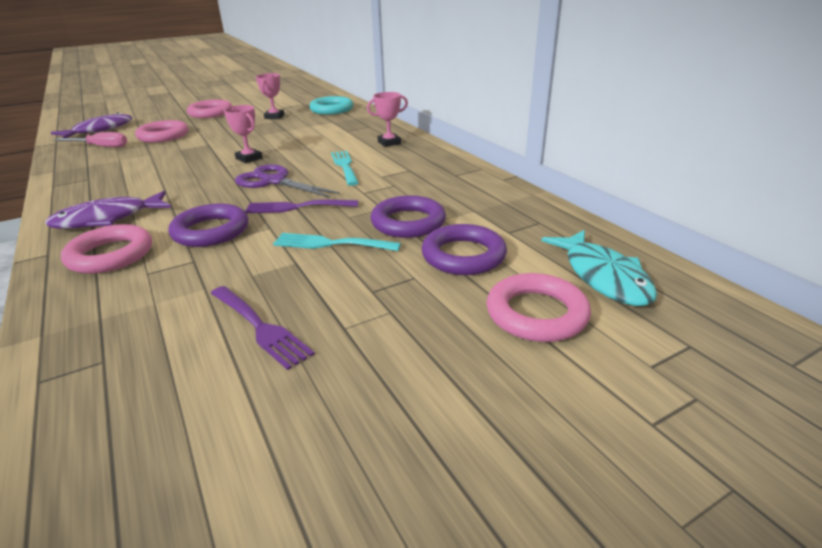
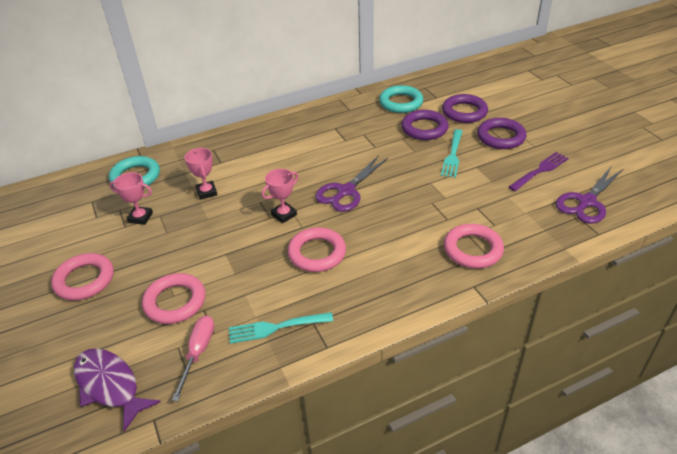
camera: 85 degrees left, 10 degrees up
(107, 219) = (413, 272): purple fish -> none
(135, 378) = (586, 202): none -> purple scissors
(211, 231) = (435, 208): purple ring -> purple ring (501, 137)
(297, 207) = (398, 174): purple fork -> none
(345, 166) = (320, 158): turquoise fork -> turquoise fork (276, 327)
(389, 143) = (268, 137): pink trophy -> pink trophy (207, 192)
(482, 205) = (401, 103): none -> turquoise ring
(536, 313) = (513, 97): pink ring -> pink ring (317, 253)
(603, 276) = (481, 78): turquoise fish -> none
________________
▸ About this exercise
Your answer should consist of the lines from the line with "(389, 143) = (268, 137): pink" through the last line of the data, set down exactly, both included.

▸ Exercise response
(389, 143) = (268, 137): pink trophy -> pink trophy (207, 192)
(482, 205) = (401, 103): none -> turquoise ring
(536, 313) = (513, 97): pink ring -> pink ring (317, 253)
(603, 276) = (481, 78): turquoise fish -> none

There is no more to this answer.